Version comparison data:
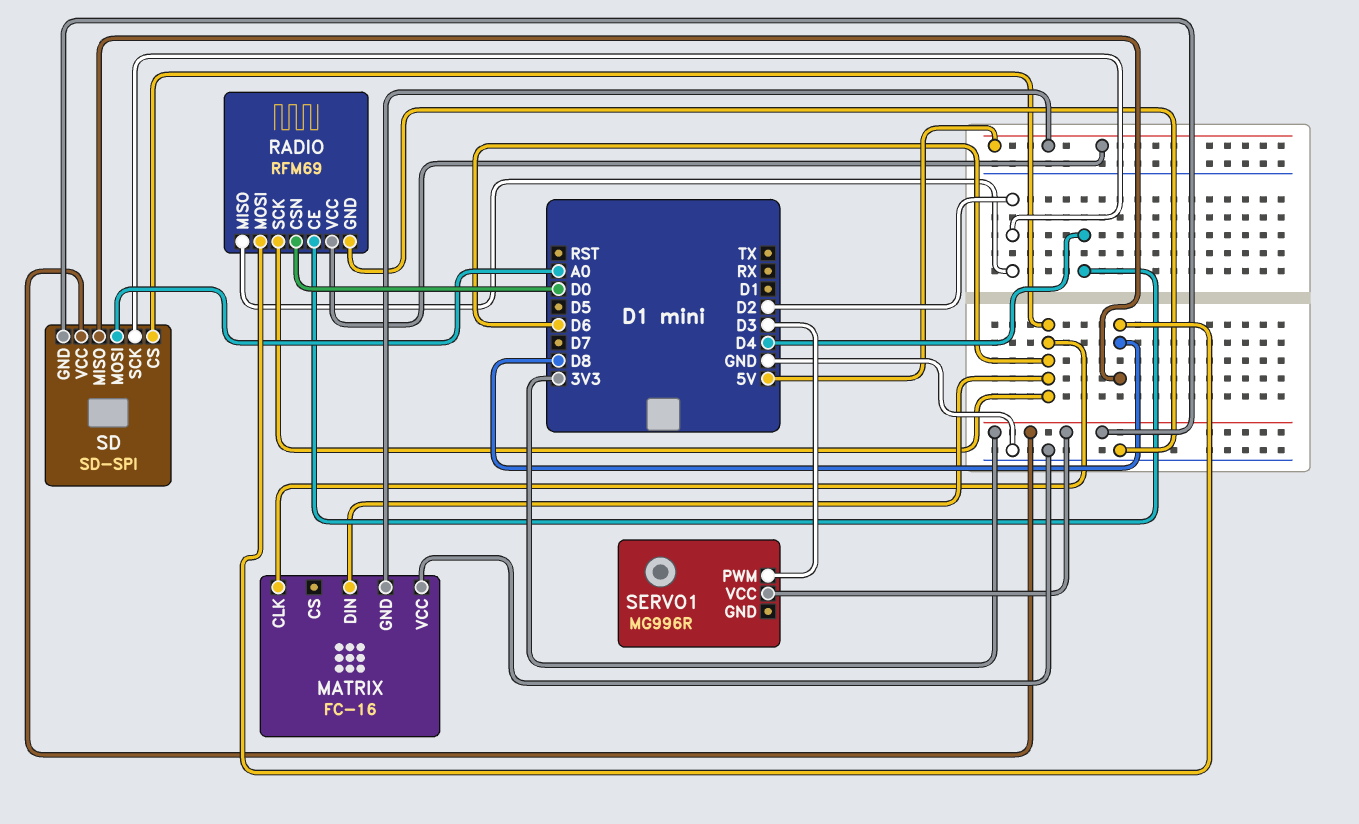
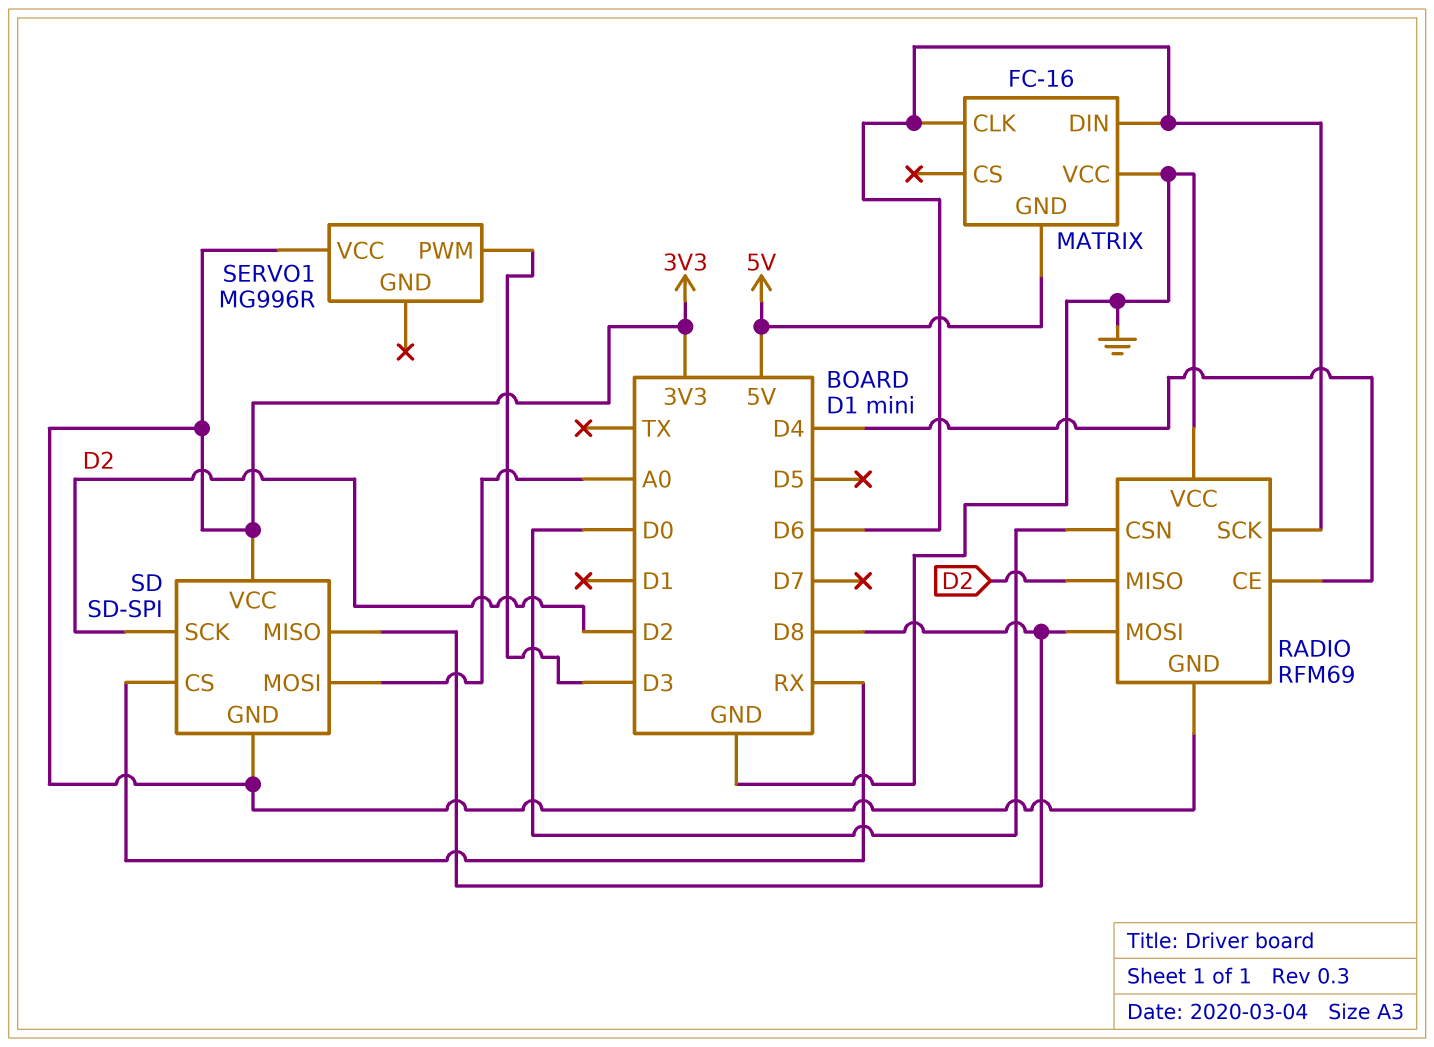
RADIO pin GND: GND -> 3V3
RADIO pin VCC: 5V -> GND
SD pin CS: D6 -> RX

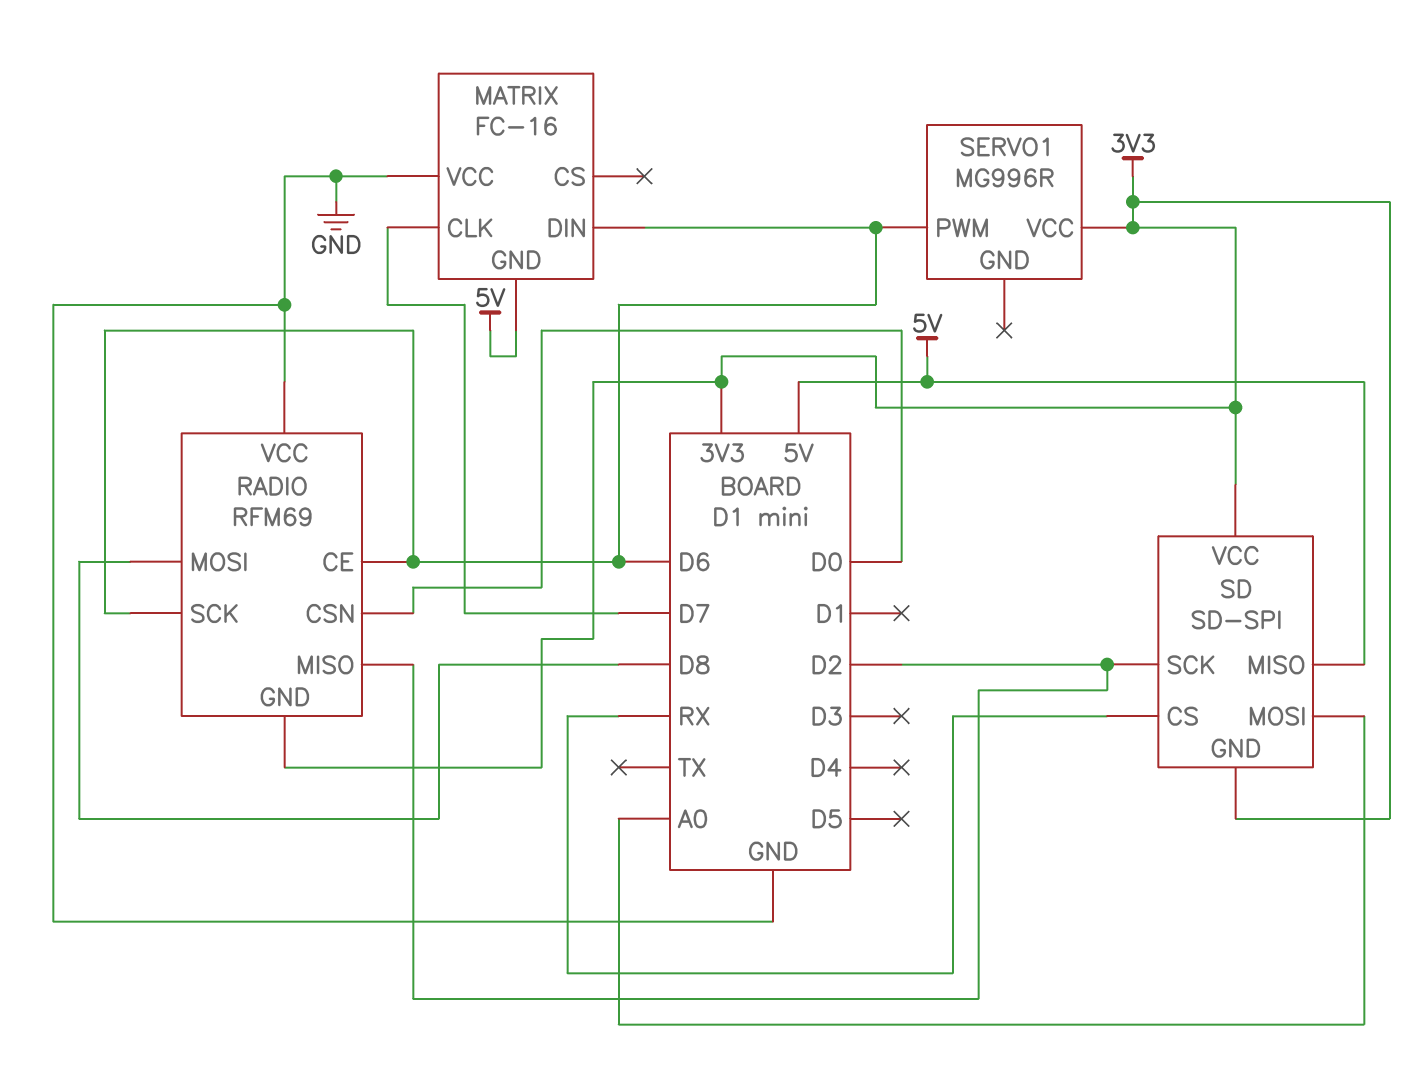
MATRIX pin CLK: D6 -> D7
RADIO pin CE: D4 -> D6
SD pin MISO: D8 -> 5V
SERVO1 pin PWM: D3 -> D6

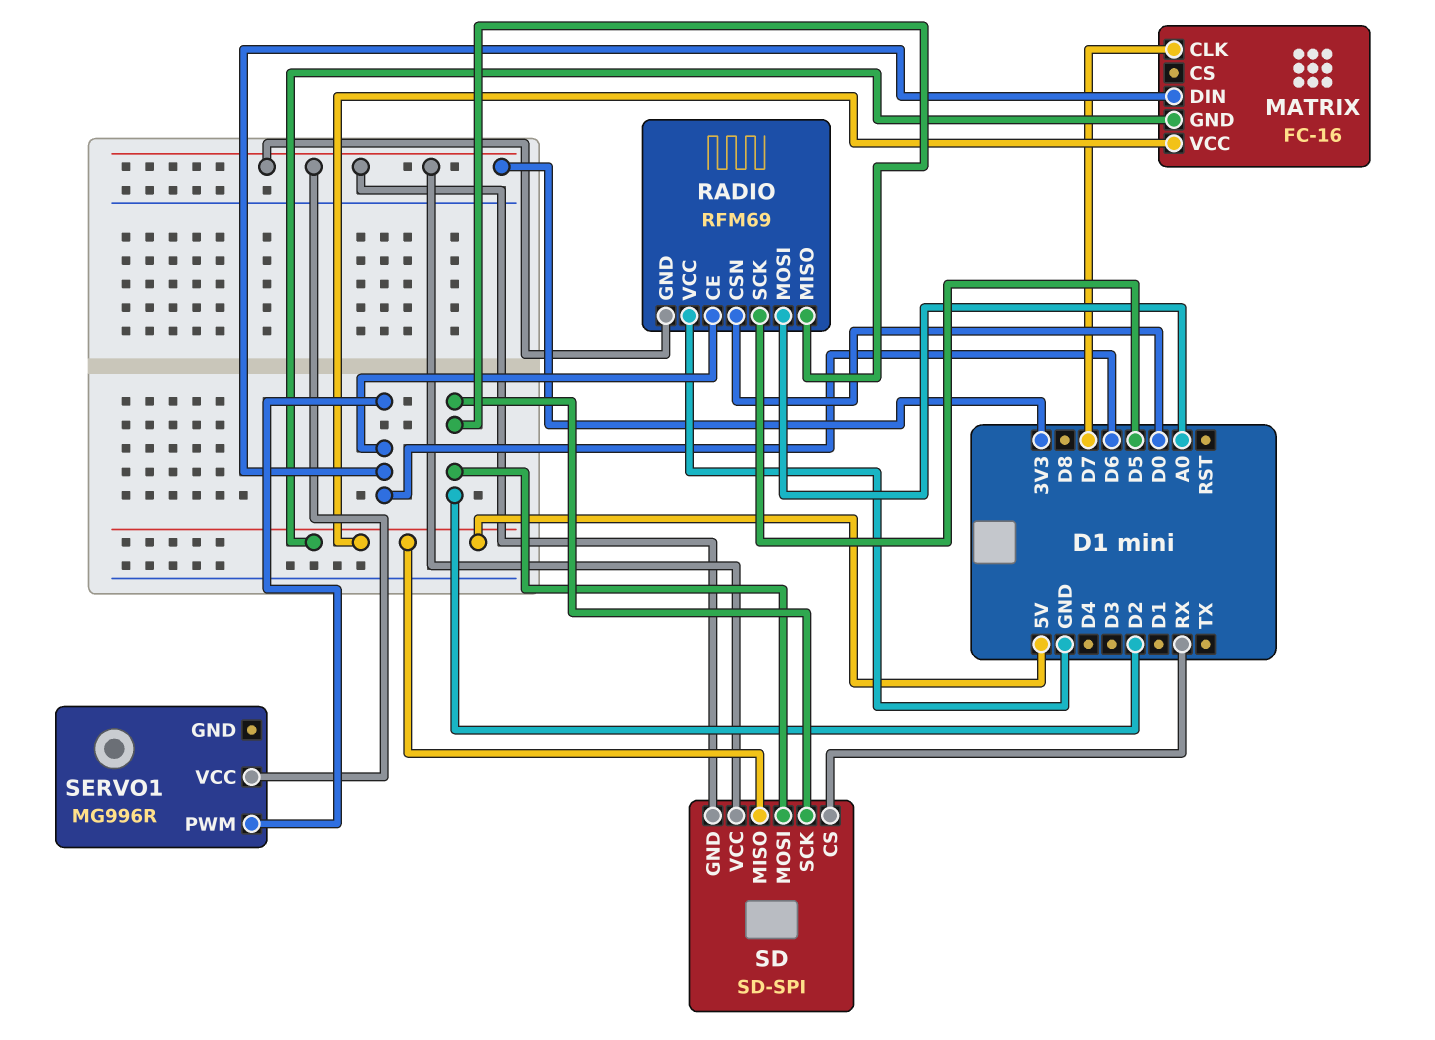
MATRIX pin VCC: GND -> 5V
RADIO pin MOSI: D8 -> A0
RADIO pin SCK: D6 -> D5
SD pin MOSI: A0 -> D2

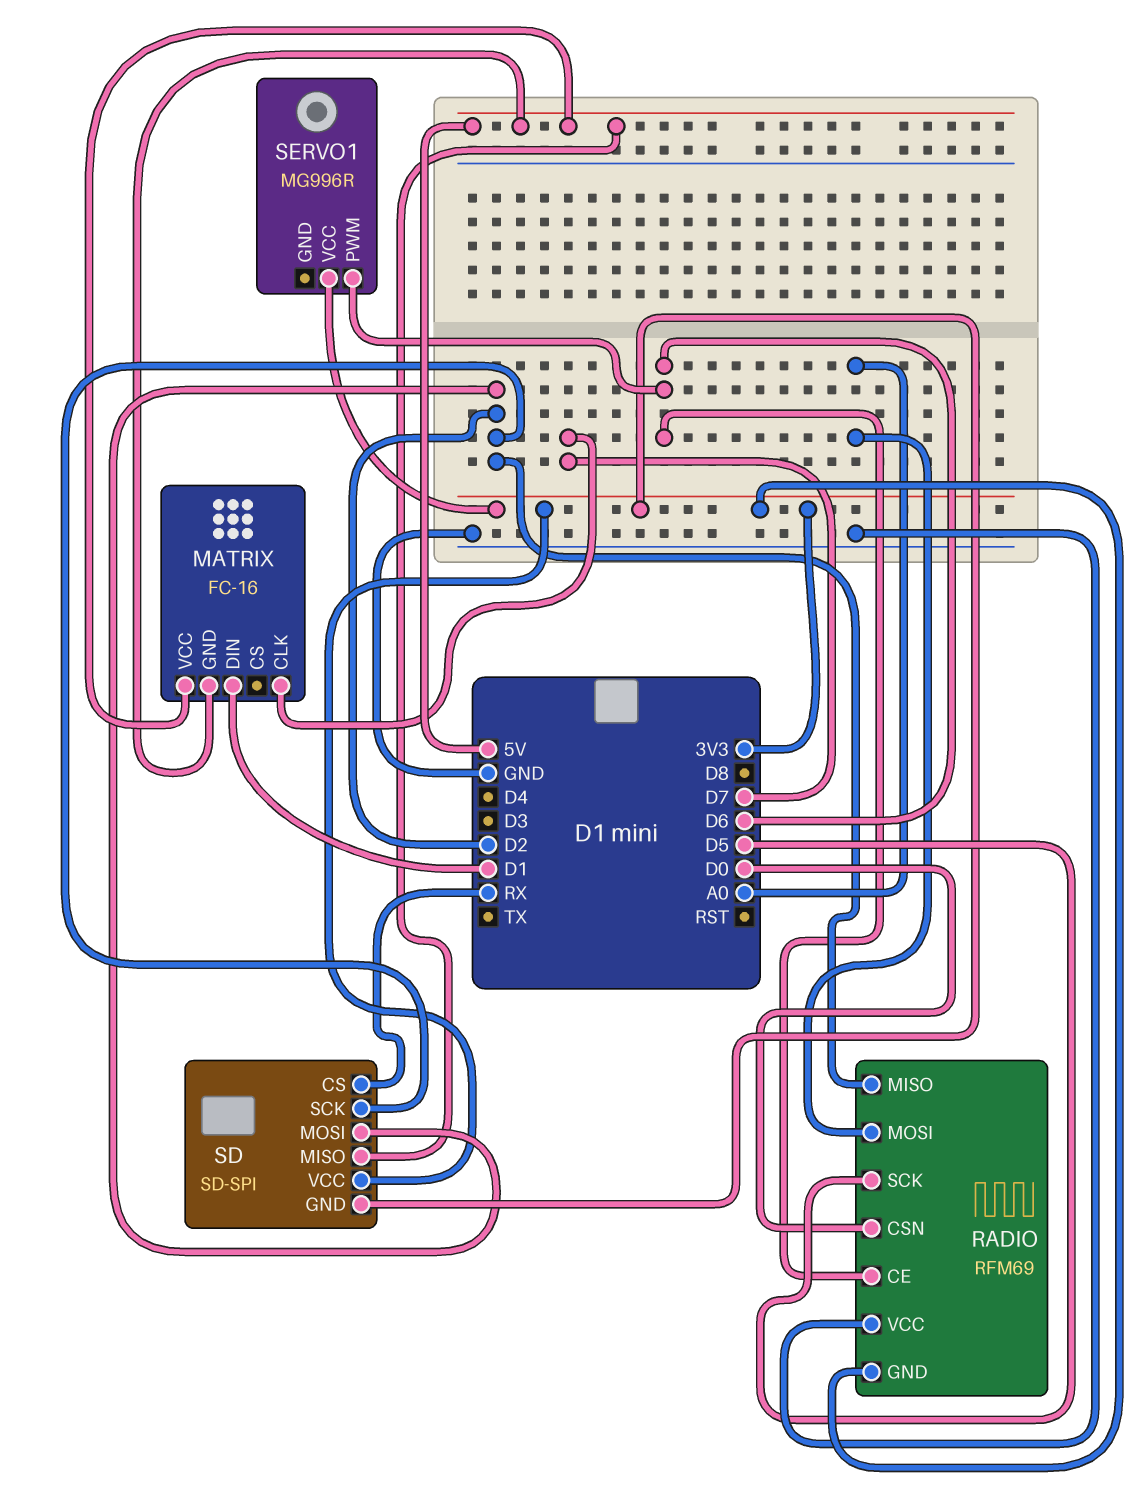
MATRIX pin DIN: D6 -> D1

▶ **Assignment**:
A faithful copy of all the entries is required, pictures excluded.

▶ **Task output**:
RADIO pin GND: GND -> 3V3
RADIO pin VCC: 5V -> GND
SD pin CS: D6 -> RX

MATRIX pin CLK: D6 -> D7
RADIO pin CE: D4 -> D6
SD pin MISO: D8 -> 5V
SERVO1 pin PWM: D3 -> D6

MATRIX pin VCC: GND -> 5V
RADIO pin MOSI: D8 -> A0
RADIO pin SCK: D6 -> D5
SD pin MOSI: A0 -> D2

MATRIX pin DIN: D6 -> D1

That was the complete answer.